> **Exercise objective**
Beginning at the line that contains "U11: NOT 74LS04", reproduce the entries below exactly, ending with the line that contains "U16: NOT 74LS04". Omit each picture.

Records drawn from a dataset:
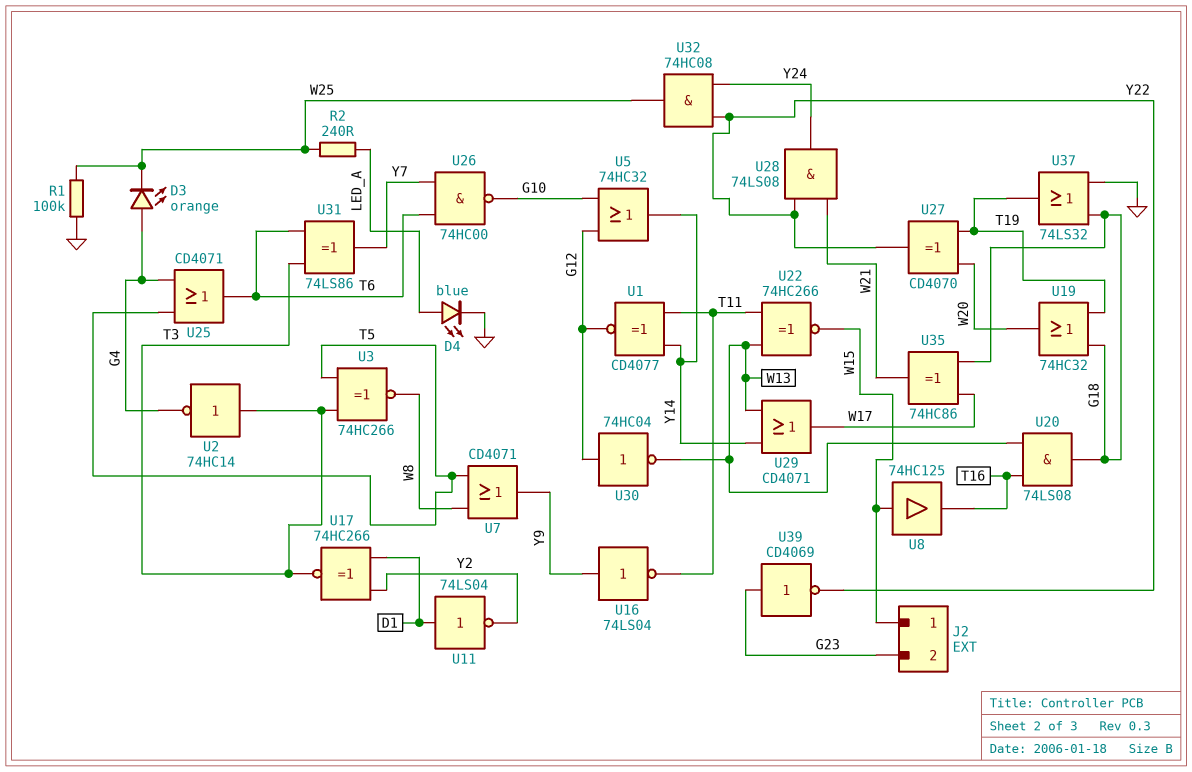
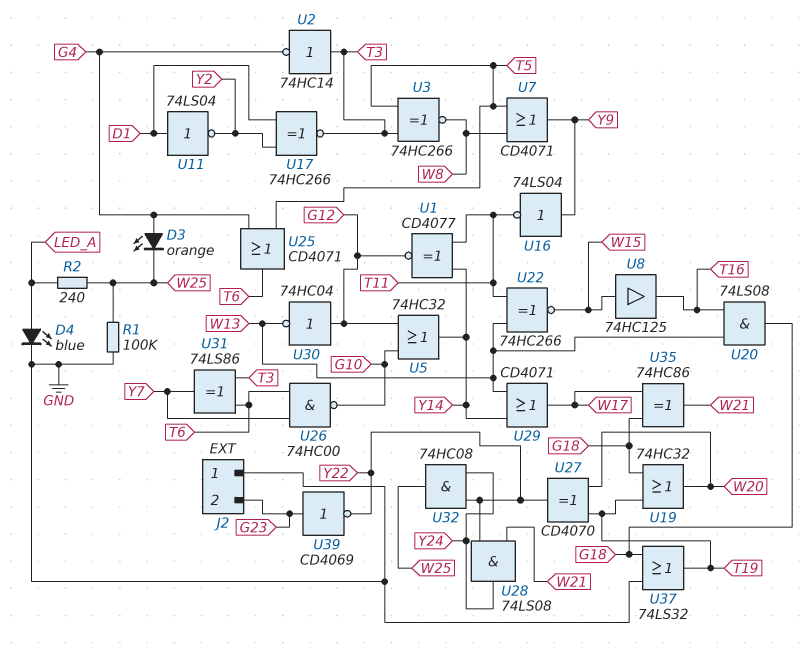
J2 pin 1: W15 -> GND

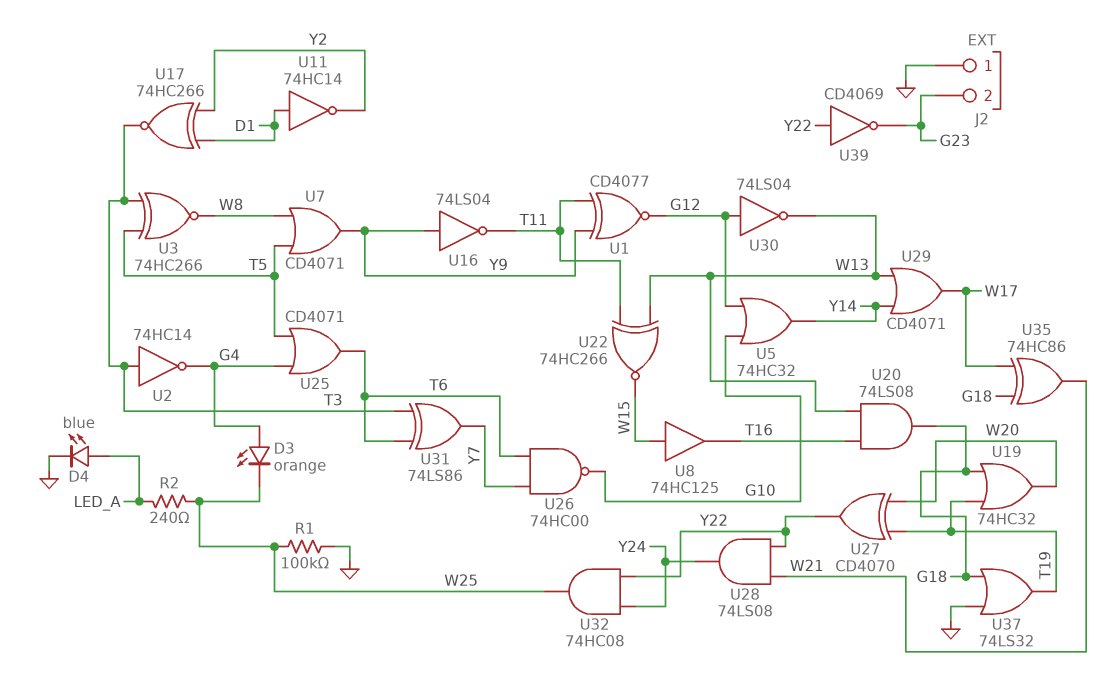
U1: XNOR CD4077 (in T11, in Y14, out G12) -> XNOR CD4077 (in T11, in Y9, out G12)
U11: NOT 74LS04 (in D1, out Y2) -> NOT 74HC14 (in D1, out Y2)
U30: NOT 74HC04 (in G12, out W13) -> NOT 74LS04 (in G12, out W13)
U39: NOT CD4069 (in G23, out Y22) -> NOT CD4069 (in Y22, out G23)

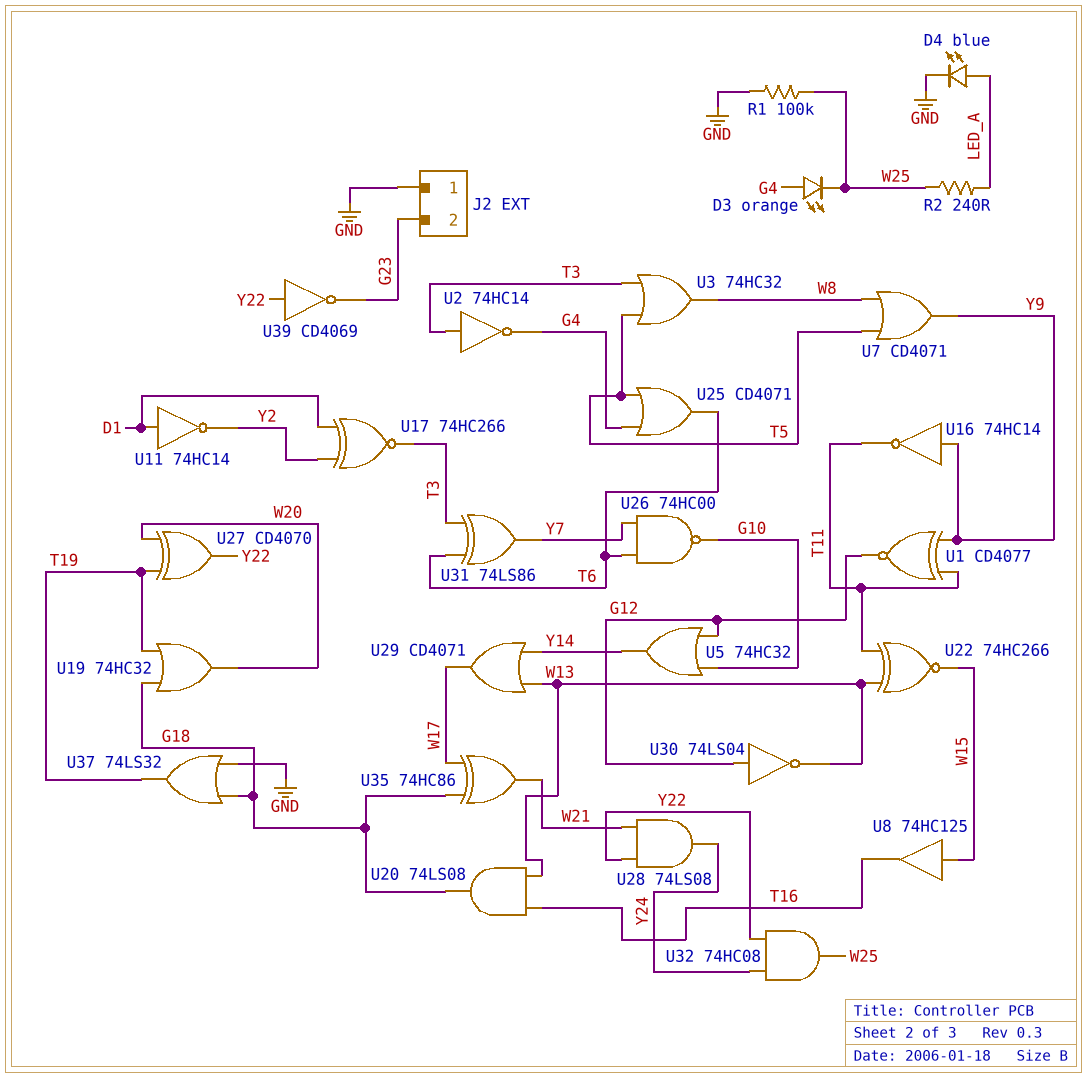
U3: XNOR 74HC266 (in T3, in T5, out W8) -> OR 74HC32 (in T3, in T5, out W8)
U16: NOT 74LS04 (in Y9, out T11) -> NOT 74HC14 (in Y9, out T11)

==

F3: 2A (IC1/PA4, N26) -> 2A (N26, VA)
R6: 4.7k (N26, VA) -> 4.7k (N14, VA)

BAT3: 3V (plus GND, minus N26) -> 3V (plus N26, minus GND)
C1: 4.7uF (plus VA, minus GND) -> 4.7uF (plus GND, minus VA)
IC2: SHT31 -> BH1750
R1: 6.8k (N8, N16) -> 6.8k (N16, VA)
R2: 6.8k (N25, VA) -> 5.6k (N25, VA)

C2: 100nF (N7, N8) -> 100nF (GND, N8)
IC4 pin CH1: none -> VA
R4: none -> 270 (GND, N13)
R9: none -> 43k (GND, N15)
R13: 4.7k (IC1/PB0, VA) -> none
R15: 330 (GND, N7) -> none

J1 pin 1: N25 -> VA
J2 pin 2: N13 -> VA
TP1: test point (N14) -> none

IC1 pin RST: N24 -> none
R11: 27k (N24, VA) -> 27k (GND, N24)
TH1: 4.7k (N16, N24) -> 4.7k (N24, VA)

...

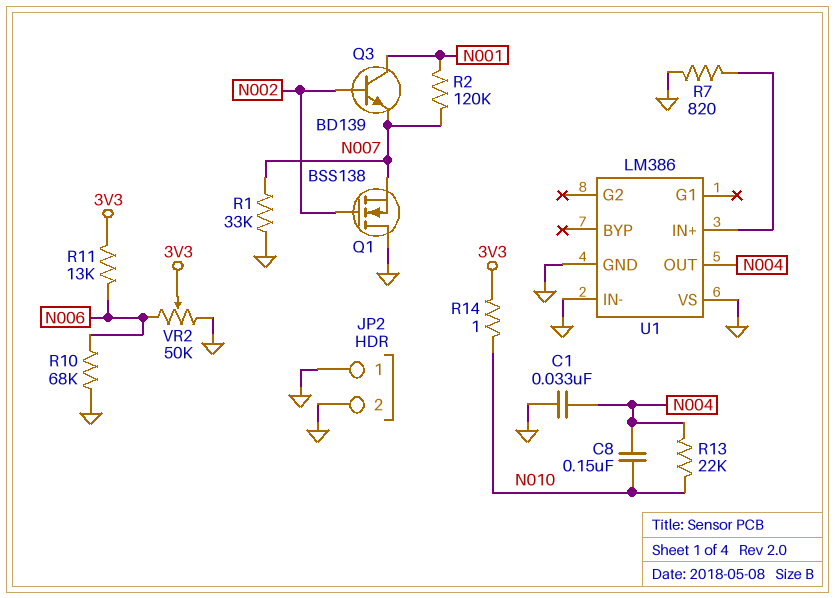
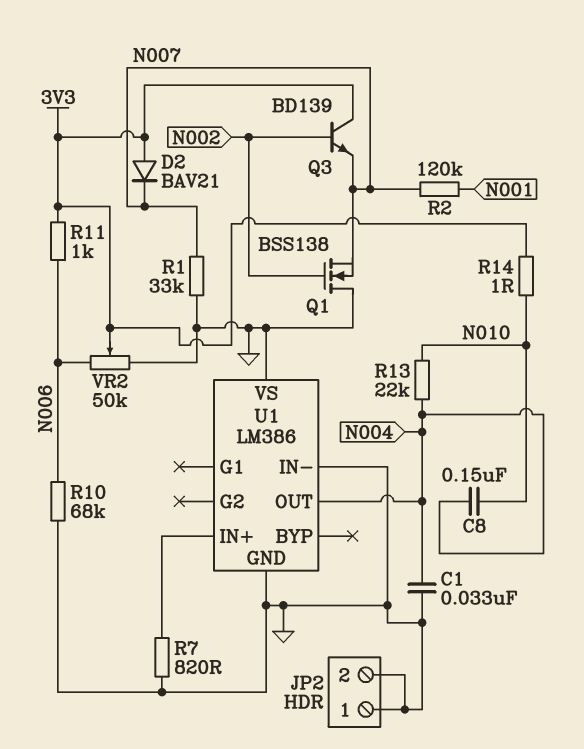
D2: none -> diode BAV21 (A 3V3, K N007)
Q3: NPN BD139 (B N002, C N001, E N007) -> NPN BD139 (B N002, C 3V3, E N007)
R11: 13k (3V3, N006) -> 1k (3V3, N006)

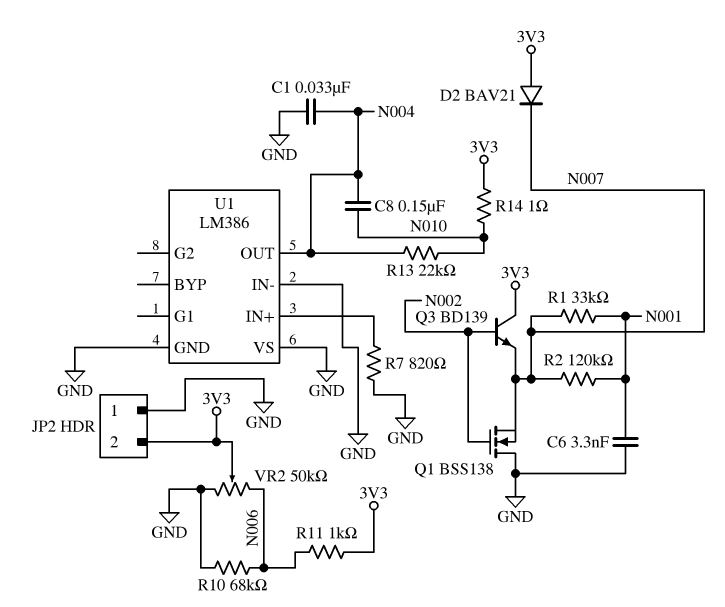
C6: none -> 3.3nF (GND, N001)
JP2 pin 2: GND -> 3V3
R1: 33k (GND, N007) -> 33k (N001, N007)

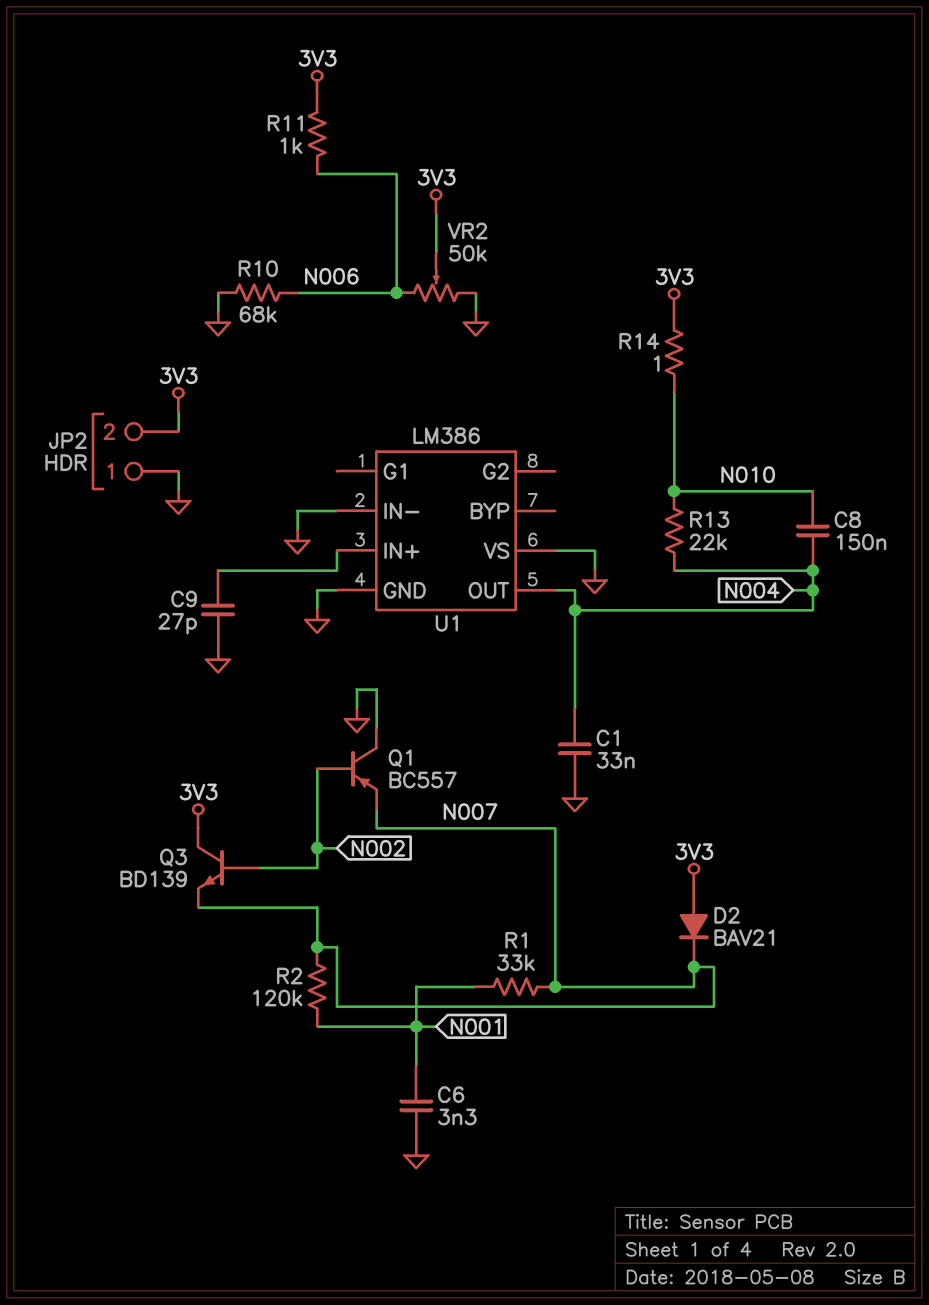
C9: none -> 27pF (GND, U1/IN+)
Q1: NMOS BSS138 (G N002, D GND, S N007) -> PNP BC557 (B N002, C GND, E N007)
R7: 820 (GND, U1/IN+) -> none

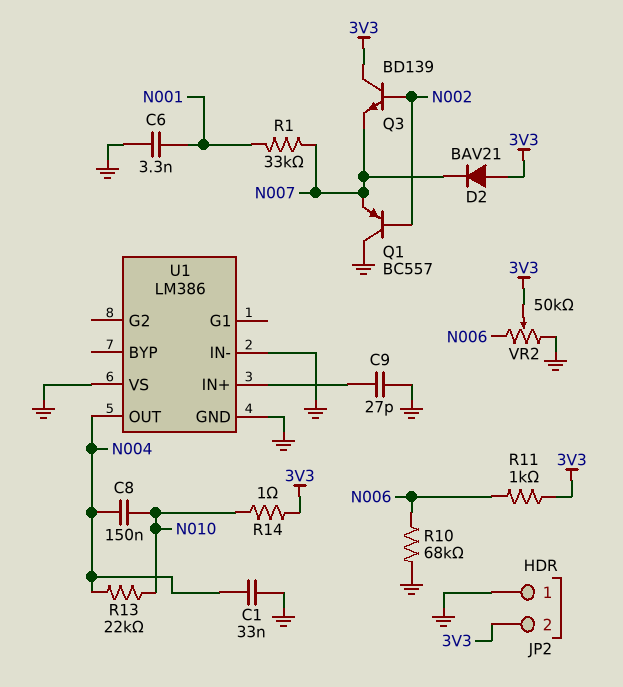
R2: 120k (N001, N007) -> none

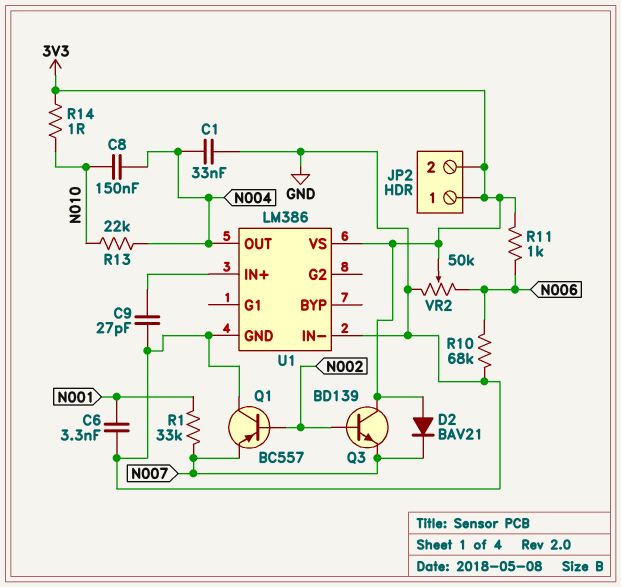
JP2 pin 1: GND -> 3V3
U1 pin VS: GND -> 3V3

> **Answer section**
U11: NOT 74LS04 (in D1, out Y2) -> NOT 74HC14 (in D1, out Y2)
U30: NOT 74HC04 (in G12, out W13) -> NOT 74LS04 (in G12, out W13)
U39: NOT CD4069 (in G23, out Y22) -> NOT CD4069 (in Y22, out G23)

U3: XNOR 74HC266 (in T3, in T5, out W8) -> OR 74HC32 (in T3, in T5, out W8)
U16: NOT 74LS04 (in Y9, out T11) -> NOT 74HC14 (in Y9, out T11)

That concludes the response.